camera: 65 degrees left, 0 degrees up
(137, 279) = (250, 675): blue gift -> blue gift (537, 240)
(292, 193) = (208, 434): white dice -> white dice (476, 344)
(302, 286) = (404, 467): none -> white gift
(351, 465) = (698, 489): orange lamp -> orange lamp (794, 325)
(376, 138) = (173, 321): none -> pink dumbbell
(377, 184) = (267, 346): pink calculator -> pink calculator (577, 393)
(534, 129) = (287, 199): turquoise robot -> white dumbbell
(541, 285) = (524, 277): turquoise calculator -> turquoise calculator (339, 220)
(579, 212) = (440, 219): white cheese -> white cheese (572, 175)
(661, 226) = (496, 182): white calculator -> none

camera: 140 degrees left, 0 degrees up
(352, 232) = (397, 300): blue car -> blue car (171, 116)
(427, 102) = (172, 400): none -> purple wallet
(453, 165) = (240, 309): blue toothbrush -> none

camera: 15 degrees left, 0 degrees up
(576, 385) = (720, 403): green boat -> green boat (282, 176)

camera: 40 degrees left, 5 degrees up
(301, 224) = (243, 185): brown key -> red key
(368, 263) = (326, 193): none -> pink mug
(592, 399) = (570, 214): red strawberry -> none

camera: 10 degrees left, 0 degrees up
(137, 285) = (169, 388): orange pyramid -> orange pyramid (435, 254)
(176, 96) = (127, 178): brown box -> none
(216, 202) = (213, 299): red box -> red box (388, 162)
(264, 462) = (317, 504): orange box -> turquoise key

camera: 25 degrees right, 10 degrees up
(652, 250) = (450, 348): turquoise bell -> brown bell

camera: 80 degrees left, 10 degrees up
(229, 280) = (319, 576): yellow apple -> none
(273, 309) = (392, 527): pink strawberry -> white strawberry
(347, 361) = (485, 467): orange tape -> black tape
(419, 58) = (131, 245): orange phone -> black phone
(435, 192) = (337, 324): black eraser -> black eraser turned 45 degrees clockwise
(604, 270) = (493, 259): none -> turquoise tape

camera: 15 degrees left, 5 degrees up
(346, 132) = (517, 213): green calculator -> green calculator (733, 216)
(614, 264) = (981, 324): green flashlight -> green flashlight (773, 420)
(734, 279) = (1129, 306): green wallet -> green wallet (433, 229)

• [TASK DETAILS]: Scan the records above for the lines holding "(377, 184) = (267, 346): pink" and "(419, 58) = (131, 245): orange". Transcribe those two and every line between them word for word, and no others.

• [OUTPUT FOR THIS TASK]:
(377, 184) = (267, 346): pink calculator -> pink calculator (577, 393)
(534, 129) = (287, 199): turquoise robot -> white dumbbell
(541, 285) = (524, 277): turquoise calculator -> turquoise calculator (339, 220)
(579, 212) = (440, 219): white cheese -> white cheese (572, 175)
(661, 226) = (496, 182): white calculator -> none

camera: 140 degrees left, 0 degrees up
(352, 232) = (397, 300): blue car -> blue car (171, 116)
(427, 102) = (172, 400): none -> purple wallet
(453, 165) = (240, 309): blue toothbrush -> none

camera: 15 degrees left, 0 degrees up
(576, 385) = (720, 403): green boat -> green boat (282, 176)

camera: 40 degrees left, 5 degrees up
(301, 224) = (243, 185): brown key -> red key
(368, 263) = (326, 193): none -> pink mug
(592, 399) = (570, 214): red strawberry -> none

camera: 10 degrees left, 0 degrees up
(137, 285) = (169, 388): orange pyramid -> orange pyramid (435, 254)
(176, 96) = (127, 178): brown box -> none
(216, 202) = (213, 299): red box -> red box (388, 162)
(264, 462) = (317, 504): orange box -> turquoise key

camera: 25 degrees right, 10 degrees up
(652, 250) = (450, 348): turquoise bell -> brown bell

camera: 80 degrees left, 10 degrees up
(229, 280) = (319, 576): yellow apple -> none
(273, 309) = (392, 527): pink strawberry -> white strawberry
(347, 361) = (485, 467): orange tape -> black tape
(419, 58) = (131, 245): orange phone -> black phone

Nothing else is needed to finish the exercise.